What the exercise asks: An exact transcription of all the records, free of pictures, is the expected answer.

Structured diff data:
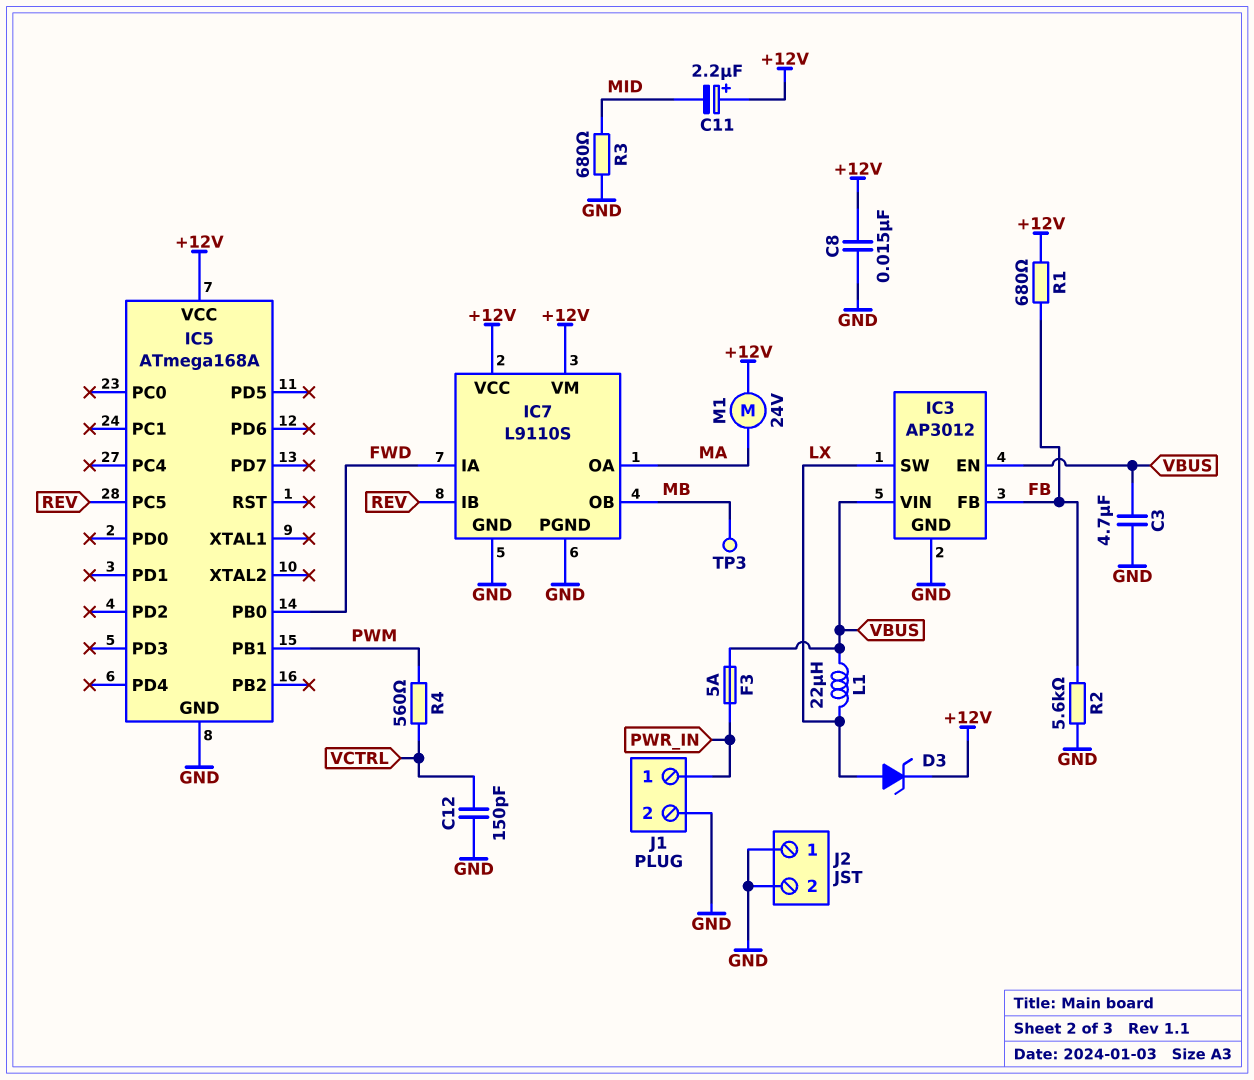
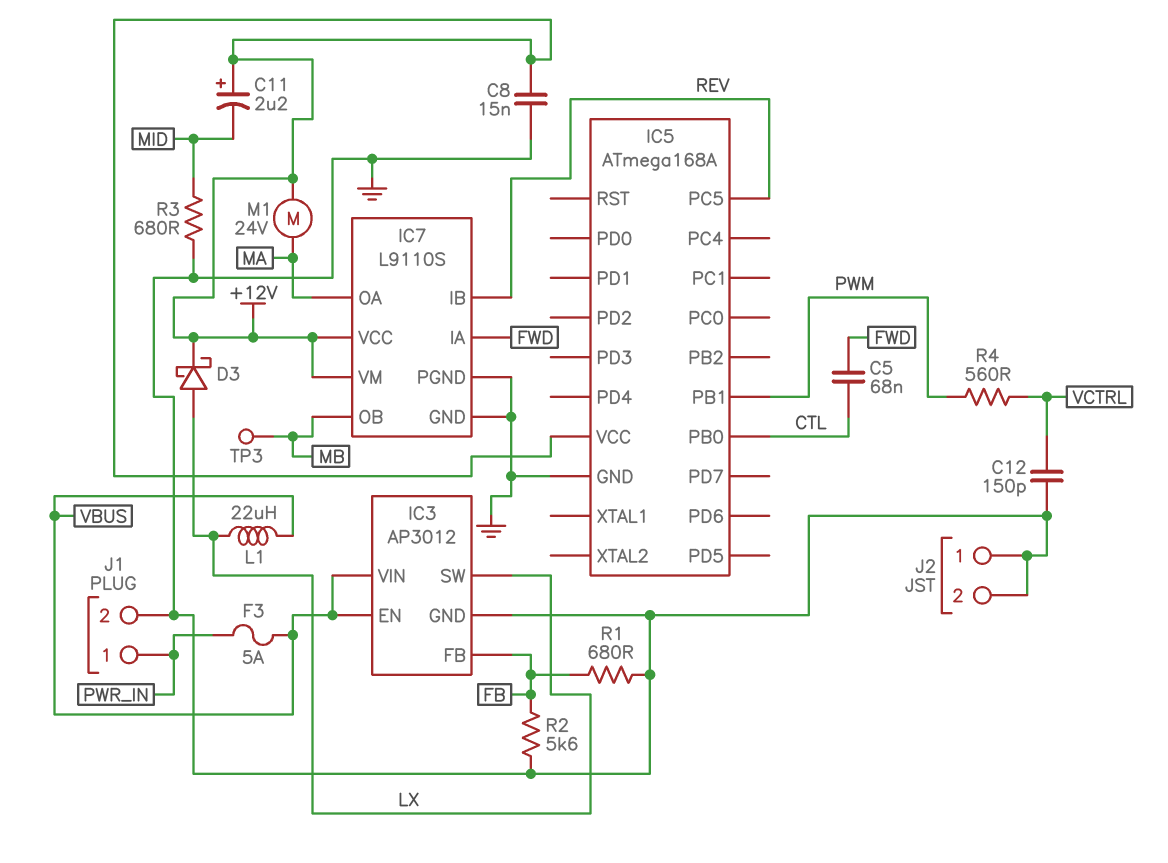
C3: 4.7uF (GND, VBUS) -> none
C5: none -> 68nF (CTL, FWD)
D3: zener (A LX, K +12V) -> schottky (A LX, K +12V)
IC5 pin PB0: FWD -> CTL
R1: 680 (+12V, FB) -> 680 (FB, GND)

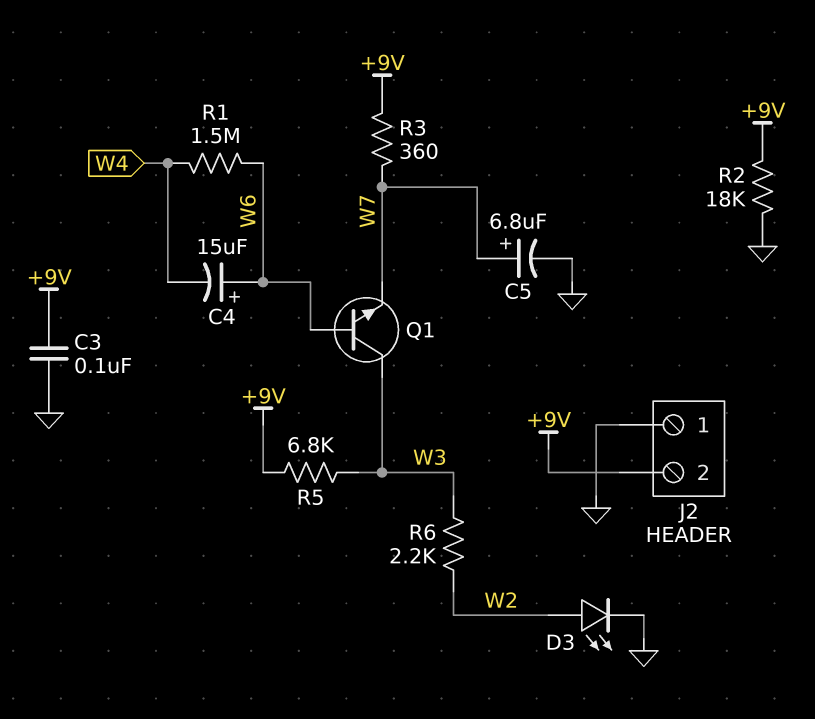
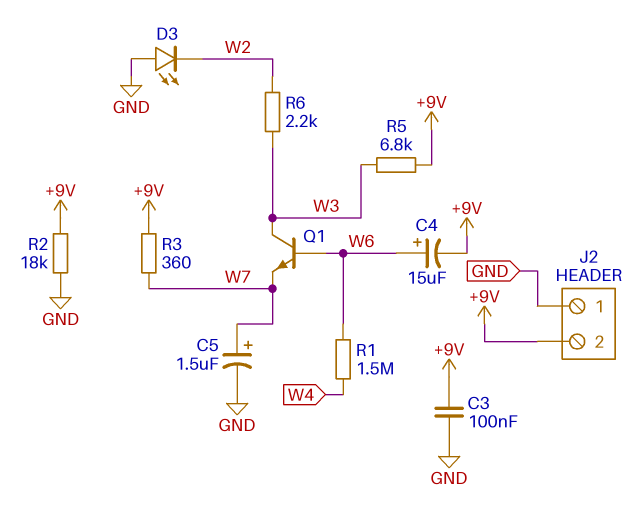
C4: 15uF (plus W6, minus W4) -> 15uF (plus W6, minus +9V)
C5: 6.8uF (plus W7, minus GND) -> 1.5uF (plus W7, minus GND)
D3: LED (A W2, K GND) -> LED (A GND, K W2)

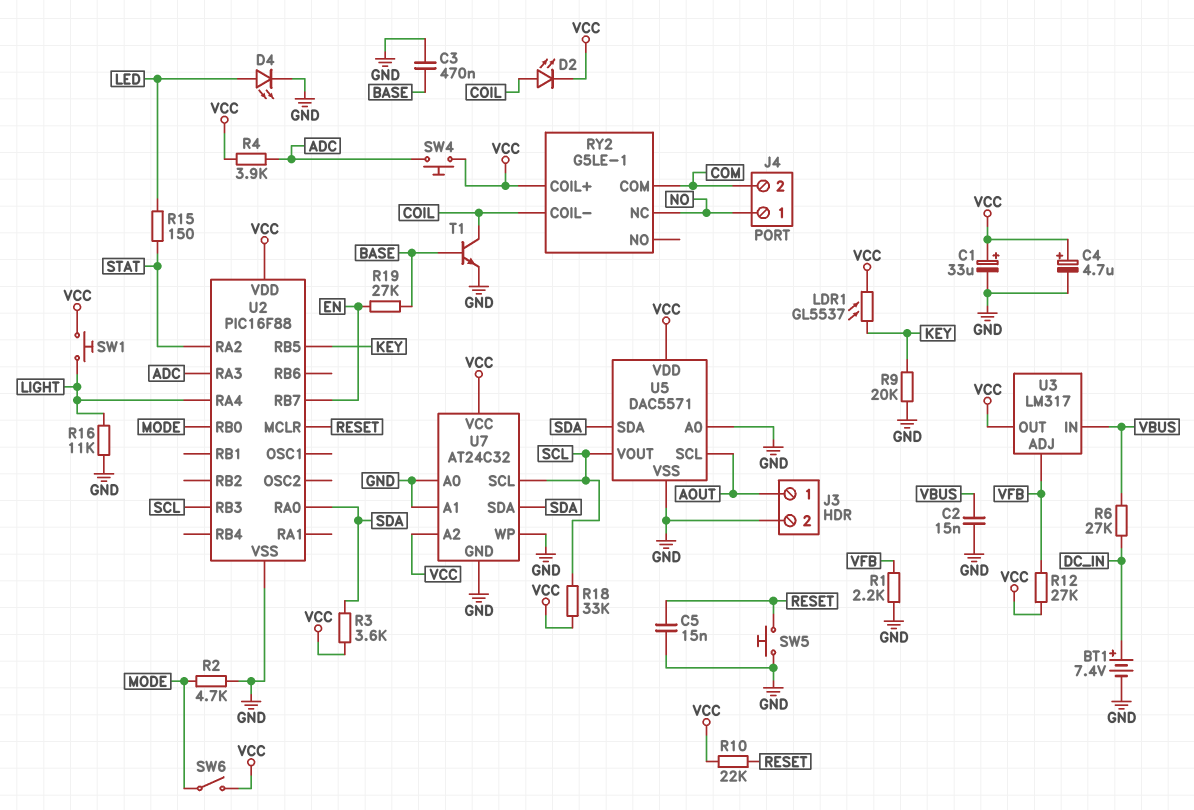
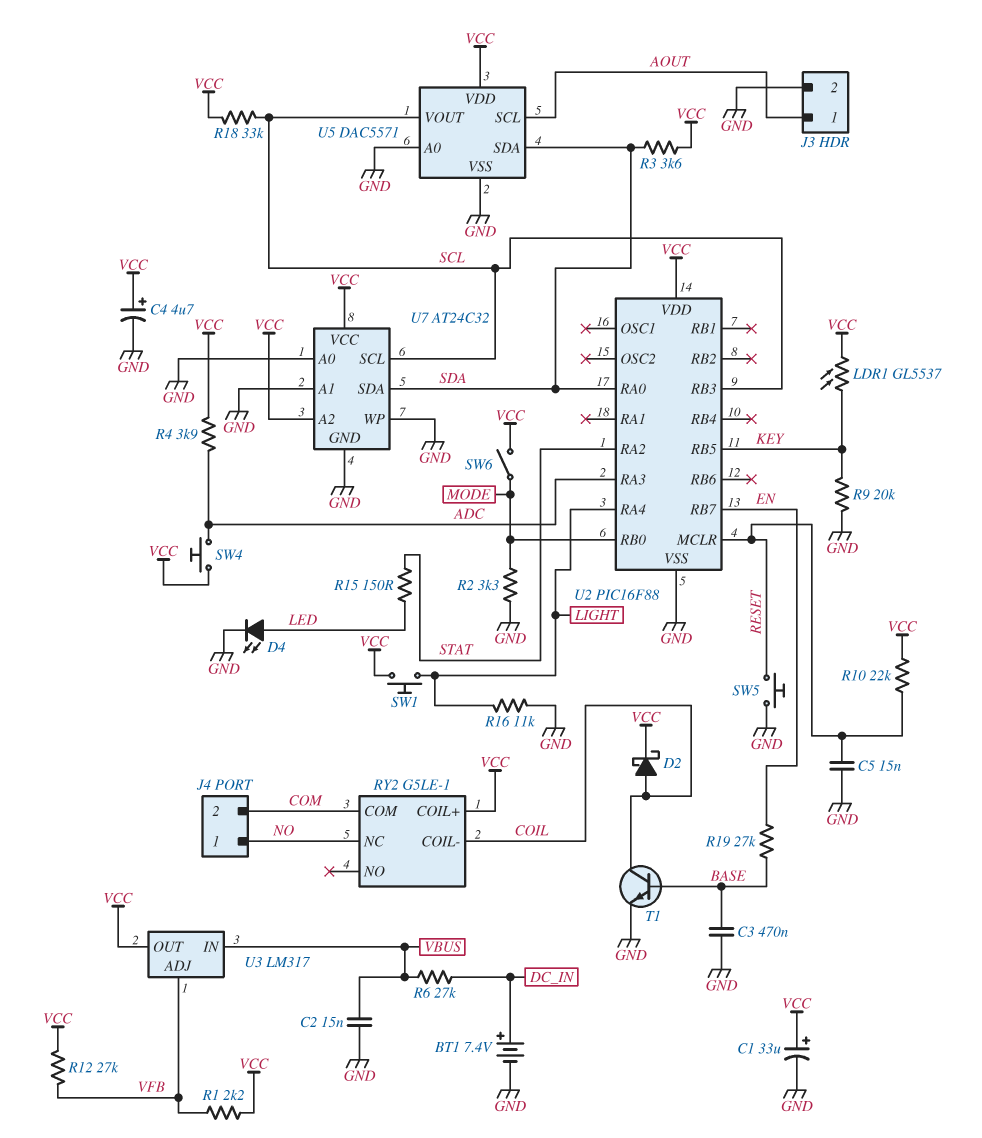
D2: LED (A COIL, K VCC) -> schottky (A COIL, K VCC)
R1: 2.2k (GND, VFB) -> 2.2k (VCC, VFB)
R2: 4.7k (GND, MODE) -> 3.3k (GND, MODE)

Response to the task:
C3: 4.7uF (GND, VBUS) -> none
C5: none -> 68nF (CTL, FWD)
D3: zener (A LX, K +12V) -> schottky (A LX, K +12V)
IC5 pin PB0: FWD -> CTL
R1: 680 (+12V, FB) -> 680 (FB, GND)

C4: 15uF (plus W6, minus W4) -> 15uF (plus W6, minus +9V)
C5: 6.8uF (plus W7, minus GND) -> 1.5uF (plus W7, minus GND)
D3: LED (A W2, K GND) -> LED (A GND, K W2)

D2: LED (A COIL, K VCC) -> schottky (A COIL, K VCC)
R1: 2.2k (GND, VFB) -> 2.2k (VCC, VFB)
R2: 4.7k (GND, MODE) -> 3.3k (GND, MODE)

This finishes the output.